● **DATA**

◇ ◇ ◇ ◇ ◇ ◇ ◇

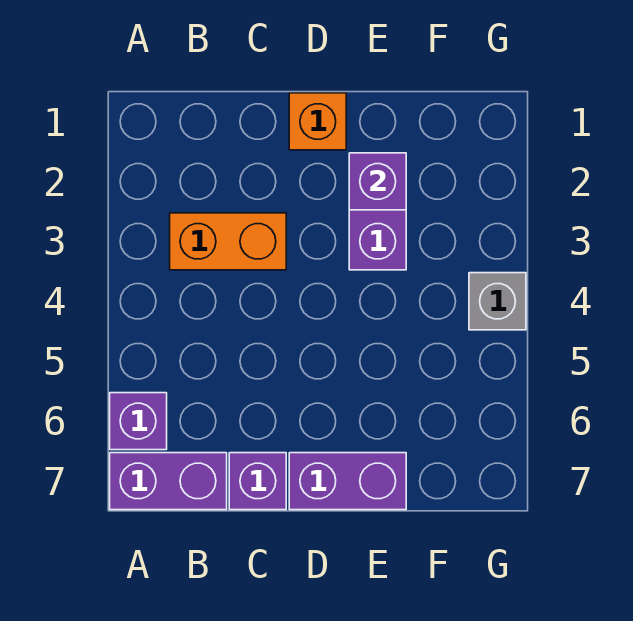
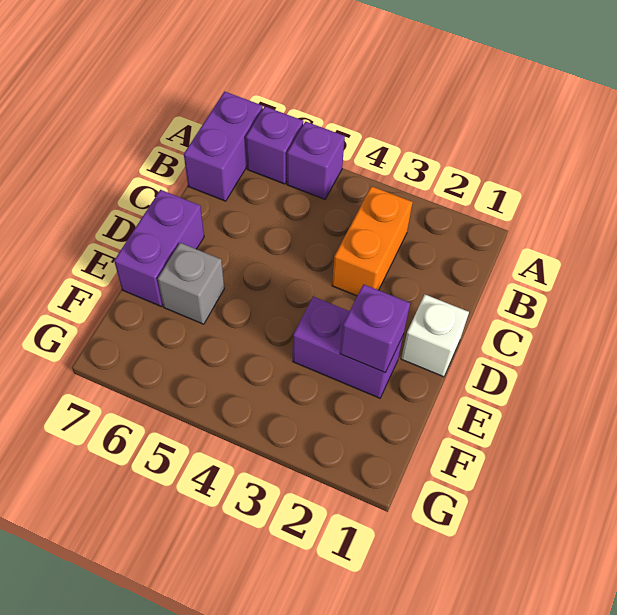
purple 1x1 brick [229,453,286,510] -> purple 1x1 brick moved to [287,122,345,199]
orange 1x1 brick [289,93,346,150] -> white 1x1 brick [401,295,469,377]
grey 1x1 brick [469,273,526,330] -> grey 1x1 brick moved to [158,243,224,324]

◇ ◇ ◇ ◇ ◇ ◇ ◇

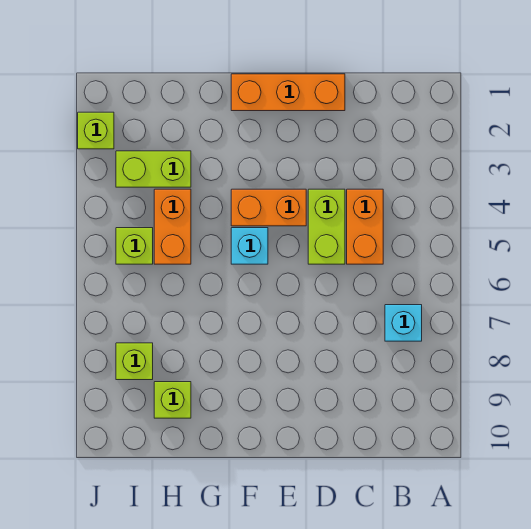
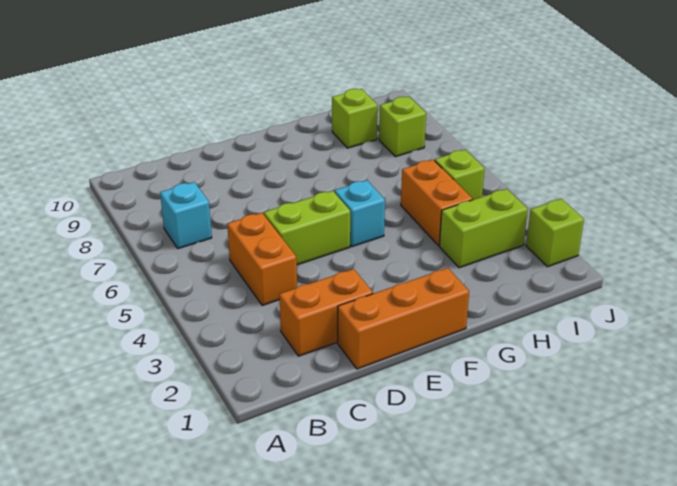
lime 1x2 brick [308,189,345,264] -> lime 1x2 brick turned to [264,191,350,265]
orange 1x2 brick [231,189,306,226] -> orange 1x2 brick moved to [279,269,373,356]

◇ ◇ ◇ ◇ ◇ ◇ ◇

● **YOUR OBJECTIVE**
Looking at the entries, work out how many lines hold the word "orange". Give the number and nothing else.

● **YOUR SOLUTION**
2